(Working data Opens)
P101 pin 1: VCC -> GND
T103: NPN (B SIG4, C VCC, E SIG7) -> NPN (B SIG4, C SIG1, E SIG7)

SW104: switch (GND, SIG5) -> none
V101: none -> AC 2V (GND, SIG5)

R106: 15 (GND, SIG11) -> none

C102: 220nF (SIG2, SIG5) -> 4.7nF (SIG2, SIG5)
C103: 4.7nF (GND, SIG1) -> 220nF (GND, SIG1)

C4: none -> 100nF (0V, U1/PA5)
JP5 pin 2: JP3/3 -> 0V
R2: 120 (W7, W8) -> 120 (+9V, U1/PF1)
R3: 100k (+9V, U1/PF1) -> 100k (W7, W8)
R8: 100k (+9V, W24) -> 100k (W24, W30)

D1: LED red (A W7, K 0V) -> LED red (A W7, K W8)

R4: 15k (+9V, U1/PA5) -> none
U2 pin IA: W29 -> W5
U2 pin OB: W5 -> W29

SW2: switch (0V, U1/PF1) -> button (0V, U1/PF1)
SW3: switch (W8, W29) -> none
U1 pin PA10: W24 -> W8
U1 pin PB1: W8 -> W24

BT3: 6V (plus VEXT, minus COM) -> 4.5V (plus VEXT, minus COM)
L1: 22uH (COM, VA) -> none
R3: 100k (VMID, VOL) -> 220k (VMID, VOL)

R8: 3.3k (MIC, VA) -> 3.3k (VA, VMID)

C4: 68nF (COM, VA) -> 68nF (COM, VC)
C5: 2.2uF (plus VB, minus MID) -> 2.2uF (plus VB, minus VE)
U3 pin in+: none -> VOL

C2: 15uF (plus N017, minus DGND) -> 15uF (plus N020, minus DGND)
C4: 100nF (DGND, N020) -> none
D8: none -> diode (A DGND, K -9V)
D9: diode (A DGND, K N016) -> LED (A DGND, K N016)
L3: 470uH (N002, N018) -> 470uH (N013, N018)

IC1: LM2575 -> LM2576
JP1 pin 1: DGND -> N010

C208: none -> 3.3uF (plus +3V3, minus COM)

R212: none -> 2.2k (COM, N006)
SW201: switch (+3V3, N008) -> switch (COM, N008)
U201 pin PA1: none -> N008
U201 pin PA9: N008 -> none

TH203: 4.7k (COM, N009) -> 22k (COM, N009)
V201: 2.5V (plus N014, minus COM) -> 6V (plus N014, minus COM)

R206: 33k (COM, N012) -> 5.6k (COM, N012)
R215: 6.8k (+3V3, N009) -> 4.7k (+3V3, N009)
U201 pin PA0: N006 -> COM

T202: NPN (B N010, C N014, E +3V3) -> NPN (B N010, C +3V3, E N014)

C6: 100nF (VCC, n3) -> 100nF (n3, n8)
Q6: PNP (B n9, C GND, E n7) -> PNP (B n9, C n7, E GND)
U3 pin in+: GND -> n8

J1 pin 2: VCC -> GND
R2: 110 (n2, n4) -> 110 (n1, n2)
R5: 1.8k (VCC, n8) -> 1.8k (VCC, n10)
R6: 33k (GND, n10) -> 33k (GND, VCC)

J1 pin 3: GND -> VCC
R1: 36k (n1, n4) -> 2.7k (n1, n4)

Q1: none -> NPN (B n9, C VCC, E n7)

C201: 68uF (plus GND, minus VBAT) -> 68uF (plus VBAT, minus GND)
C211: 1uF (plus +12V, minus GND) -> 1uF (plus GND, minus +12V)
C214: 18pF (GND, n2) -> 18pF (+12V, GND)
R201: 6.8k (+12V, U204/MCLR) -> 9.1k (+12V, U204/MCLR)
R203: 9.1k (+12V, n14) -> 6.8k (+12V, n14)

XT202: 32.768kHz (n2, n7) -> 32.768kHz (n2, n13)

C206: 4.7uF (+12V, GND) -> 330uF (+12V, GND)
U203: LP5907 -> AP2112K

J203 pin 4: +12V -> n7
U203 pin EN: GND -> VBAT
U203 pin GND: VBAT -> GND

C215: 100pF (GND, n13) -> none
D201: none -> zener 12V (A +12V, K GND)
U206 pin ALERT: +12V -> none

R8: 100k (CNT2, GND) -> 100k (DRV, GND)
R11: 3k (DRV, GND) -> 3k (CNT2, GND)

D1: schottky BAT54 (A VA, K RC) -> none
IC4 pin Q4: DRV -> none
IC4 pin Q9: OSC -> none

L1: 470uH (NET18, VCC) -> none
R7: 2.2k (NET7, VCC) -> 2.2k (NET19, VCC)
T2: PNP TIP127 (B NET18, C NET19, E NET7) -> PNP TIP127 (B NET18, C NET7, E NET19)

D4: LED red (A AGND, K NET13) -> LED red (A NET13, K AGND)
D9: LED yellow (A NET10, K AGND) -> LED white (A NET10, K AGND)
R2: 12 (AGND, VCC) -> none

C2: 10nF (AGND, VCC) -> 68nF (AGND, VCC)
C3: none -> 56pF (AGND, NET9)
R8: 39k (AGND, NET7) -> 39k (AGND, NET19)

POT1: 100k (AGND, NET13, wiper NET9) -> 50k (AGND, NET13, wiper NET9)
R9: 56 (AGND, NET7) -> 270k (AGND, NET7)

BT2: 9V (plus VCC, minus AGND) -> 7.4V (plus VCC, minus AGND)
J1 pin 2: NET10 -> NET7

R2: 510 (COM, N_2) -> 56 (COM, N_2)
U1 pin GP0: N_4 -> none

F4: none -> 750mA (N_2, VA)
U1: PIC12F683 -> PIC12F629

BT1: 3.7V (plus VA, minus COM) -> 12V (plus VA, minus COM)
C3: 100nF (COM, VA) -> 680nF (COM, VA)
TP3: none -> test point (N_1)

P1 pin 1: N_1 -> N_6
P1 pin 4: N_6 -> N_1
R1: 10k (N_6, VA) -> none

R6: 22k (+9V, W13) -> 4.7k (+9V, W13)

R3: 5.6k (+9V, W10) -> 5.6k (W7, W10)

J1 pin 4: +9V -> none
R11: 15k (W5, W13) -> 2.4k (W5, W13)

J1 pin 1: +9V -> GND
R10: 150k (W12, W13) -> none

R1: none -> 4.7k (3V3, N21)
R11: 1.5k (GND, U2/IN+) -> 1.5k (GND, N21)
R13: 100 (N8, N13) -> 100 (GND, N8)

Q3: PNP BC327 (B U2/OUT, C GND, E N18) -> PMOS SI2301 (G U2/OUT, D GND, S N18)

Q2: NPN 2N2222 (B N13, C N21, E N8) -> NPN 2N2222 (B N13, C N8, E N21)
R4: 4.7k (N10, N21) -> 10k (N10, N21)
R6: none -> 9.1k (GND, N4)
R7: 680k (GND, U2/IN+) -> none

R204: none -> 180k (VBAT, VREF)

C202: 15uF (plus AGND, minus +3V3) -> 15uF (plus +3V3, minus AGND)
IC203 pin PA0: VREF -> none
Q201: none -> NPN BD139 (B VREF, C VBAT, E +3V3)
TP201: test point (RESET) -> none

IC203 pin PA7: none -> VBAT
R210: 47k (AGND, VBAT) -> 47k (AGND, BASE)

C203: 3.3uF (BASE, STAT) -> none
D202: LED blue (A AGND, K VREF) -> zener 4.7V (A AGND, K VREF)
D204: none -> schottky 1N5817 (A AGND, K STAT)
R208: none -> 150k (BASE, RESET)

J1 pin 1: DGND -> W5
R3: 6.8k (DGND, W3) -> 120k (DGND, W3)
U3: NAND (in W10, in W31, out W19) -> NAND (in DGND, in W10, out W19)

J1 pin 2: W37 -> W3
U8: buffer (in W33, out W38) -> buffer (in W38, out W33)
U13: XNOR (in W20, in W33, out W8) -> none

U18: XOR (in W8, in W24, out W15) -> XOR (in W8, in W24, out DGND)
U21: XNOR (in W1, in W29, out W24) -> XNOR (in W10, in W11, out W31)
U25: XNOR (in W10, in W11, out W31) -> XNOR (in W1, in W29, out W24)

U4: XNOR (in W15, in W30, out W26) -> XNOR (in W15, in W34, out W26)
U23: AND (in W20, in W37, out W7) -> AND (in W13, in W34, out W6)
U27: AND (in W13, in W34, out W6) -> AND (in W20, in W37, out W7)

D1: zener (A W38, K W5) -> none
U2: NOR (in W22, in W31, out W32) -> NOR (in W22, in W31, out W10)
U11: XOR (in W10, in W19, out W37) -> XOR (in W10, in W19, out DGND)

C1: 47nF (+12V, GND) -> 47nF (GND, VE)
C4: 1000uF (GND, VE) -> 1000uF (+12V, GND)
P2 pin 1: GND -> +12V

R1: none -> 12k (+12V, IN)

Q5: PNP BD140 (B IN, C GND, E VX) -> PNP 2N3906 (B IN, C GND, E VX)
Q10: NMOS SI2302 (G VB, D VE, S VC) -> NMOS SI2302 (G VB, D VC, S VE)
(Working data Closes)
[Exercise instructions] Output should match, line for line, the stretch of the material above from the line holding "D4: LED red" through the line holding "C203: 3.3uF (BASE, STAT) -> none".

[Response to this exercise]
D4: LED red (A AGND, K NET13) -> LED red (A NET13, K AGND)
D9: LED yellow (A NET10, K AGND) -> LED white (A NET10, K AGND)
R2: 12 (AGND, VCC) -> none

C2: 10nF (AGND, VCC) -> 68nF (AGND, VCC)
C3: none -> 56pF (AGND, NET9)
R8: 39k (AGND, NET7) -> 39k (AGND, NET19)

POT1: 100k (AGND, NET13, wiper NET9) -> 50k (AGND, NET13, wiper NET9)
R9: 56 (AGND, NET7) -> 270k (AGND, NET7)

BT2: 9V (plus VCC, minus AGND) -> 7.4V (plus VCC, minus AGND)
J1 pin 2: NET10 -> NET7

R2: 510 (COM, N_2) -> 56 (COM, N_2)
U1 pin GP0: N_4 -> none

F4: none -> 750mA (N_2, VA)
U1: PIC12F683 -> PIC12F629

BT1: 3.7V (plus VA, minus COM) -> 12V (plus VA, minus COM)
C3: 100nF (COM, VA) -> 680nF (COM, VA)
TP3: none -> test point (N_1)

P1 pin 1: N_1 -> N_6
P1 pin 4: N_6 -> N_1
R1: 10k (N_6, VA) -> none

R6: 22k (+9V, W13) -> 4.7k (+9V, W13)

R3: 5.6k (+9V, W10) -> 5.6k (W7, W10)

J1 pin 4: +9V -> none
R11: 15k (W5, W13) -> 2.4k (W5, W13)

J1 pin 1: +9V -> GND
R10: 150k (W12, W13) -> none

R1: none -> 4.7k (3V3, N21)
R11: 1.5k (GND, U2/IN+) -> 1.5k (GND, N21)
R13: 100 (N8, N13) -> 100 (GND, N8)

Q3: PNP BC327 (B U2/OUT, C GND, E N18) -> PMOS SI2301 (G U2/OUT, D GND, S N18)

Q2: NPN 2N2222 (B N13, C N21, E N8) -> NPN 2N2222 (B N13, C N8, E N21)
R4: 4.7k (N10, N21) -> 10k (N10, N21)
R6: none -> 9.1k (GND, N4)
R7: 680k (GND, U2/IN+) -> none

R204: none -> 180k (VBAT, VREF)

C202: 15uF (plus AGND, minus +3V3) -> 15uF (plus +3V3, minus AGND)
IC203 pin PA0: VREF -> none
Q201: none -> NPN BD139 (B VREF, C VBAT, E +3V3)
TP201: test point (RESET) -> none

IC203 pin PA7: none -> VBAT
R210: 47k (AGND, VBAT) -> 47k (AGND, BASE)

C203: 3.3uF (BASE, STAT) -> none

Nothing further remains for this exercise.